Dataset items:
+---+

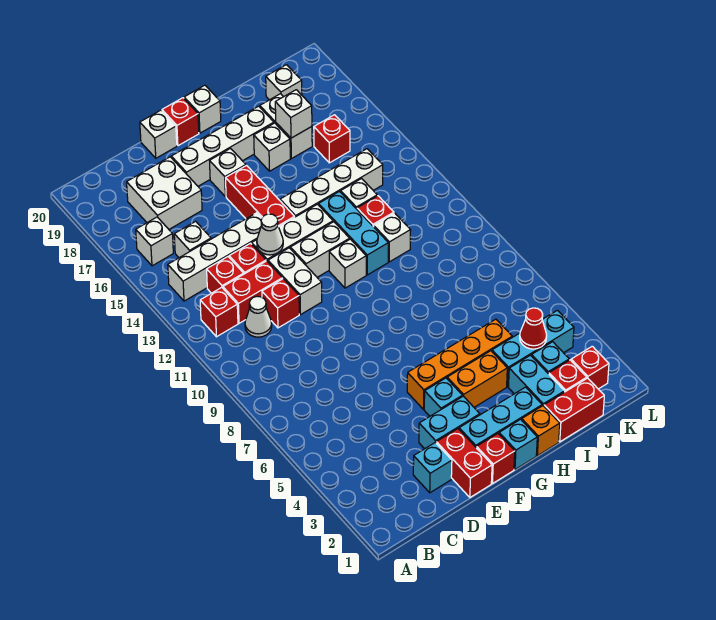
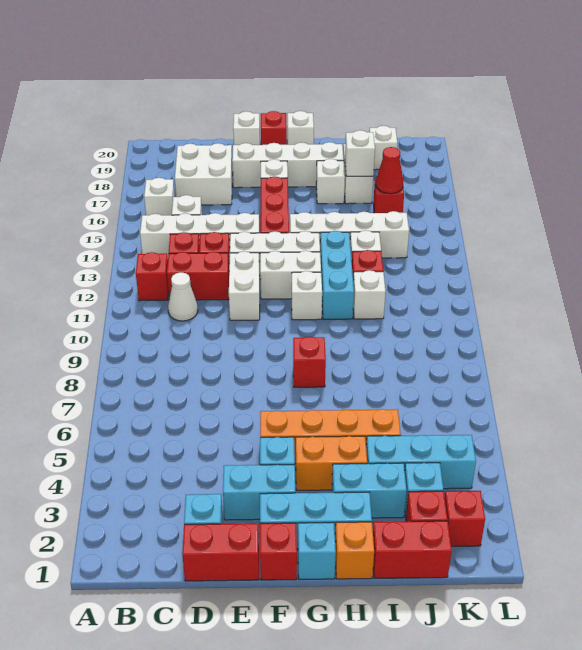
red brick D11 level 1 -> red brick G8 level 1
red brick E1:E2 level 1 -> red brick D1:E1 level 1
white cone E13 level 2 -> none
cyan brick I2:I3 level 1 -> cyan brick H3:I3 level 1
red cone J4 level 2 -> red cone J16 level 2

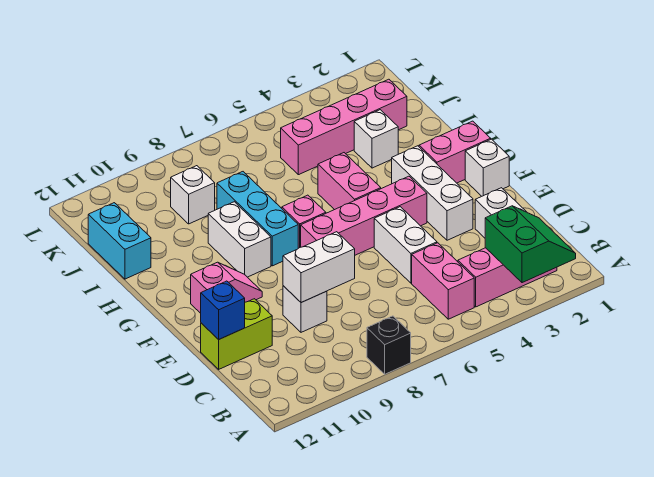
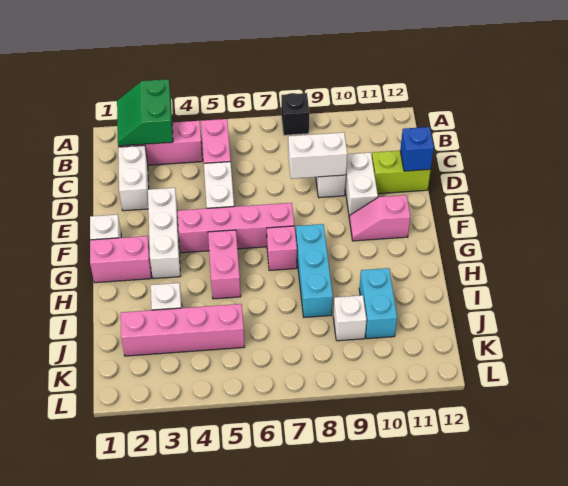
white brick G9:H9 level 1 -> white brick D10:E10 level 1
cyan brick I12:J12 level 1 -> cyan brick I10:J10 level 1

+---+

HOW TO COMPLETE THIS TASK: What lines in the entries above hold "brick"? Copy every one.

RESULT FOR THIS TASK:
red brick D11 level 1 -> red brick G8 level 1
red brick E1:E2 level 1 -> red brick D1:E1 level 1
cyan brick I2:I3 level 1 -> cyan brick H3:I3 level 1
white brick G9:H9 level 1 -> white brick D10:E10 level 1
cyan brick I12:J12 level 1 -> cyan brick I10:J10 level 1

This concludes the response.